== Problem statement ==
Could you reproduce the entries exactly, omitting every picture?

== Extracted information ==

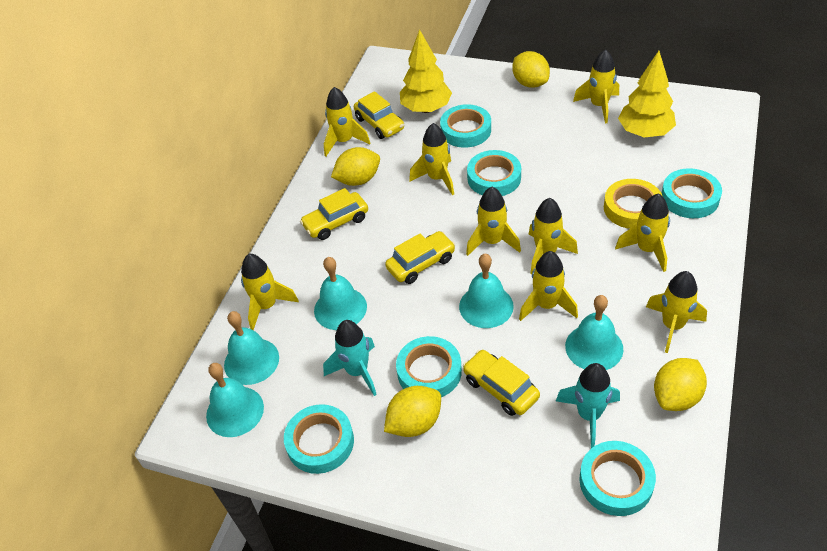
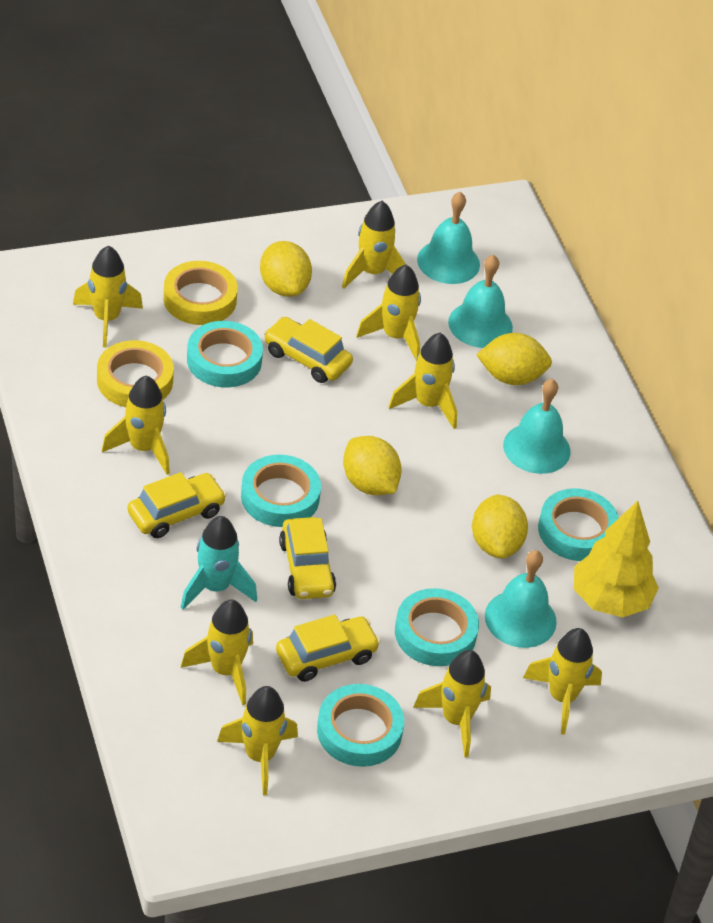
turquoise bell: 5 -> 4
turquoise rocket: 2 -> 1
turquoise tape: 6 -> 5
yellow tape: 1 -> 2
yellow tree: 2 -> 1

== Output ==
turquoise bell: 5 -> 4
turquoise rocket: 2 -> 1
turquoise tape: 6 -> 5
yellow tape: 1 -> 2
yellow tree: 2 -> 1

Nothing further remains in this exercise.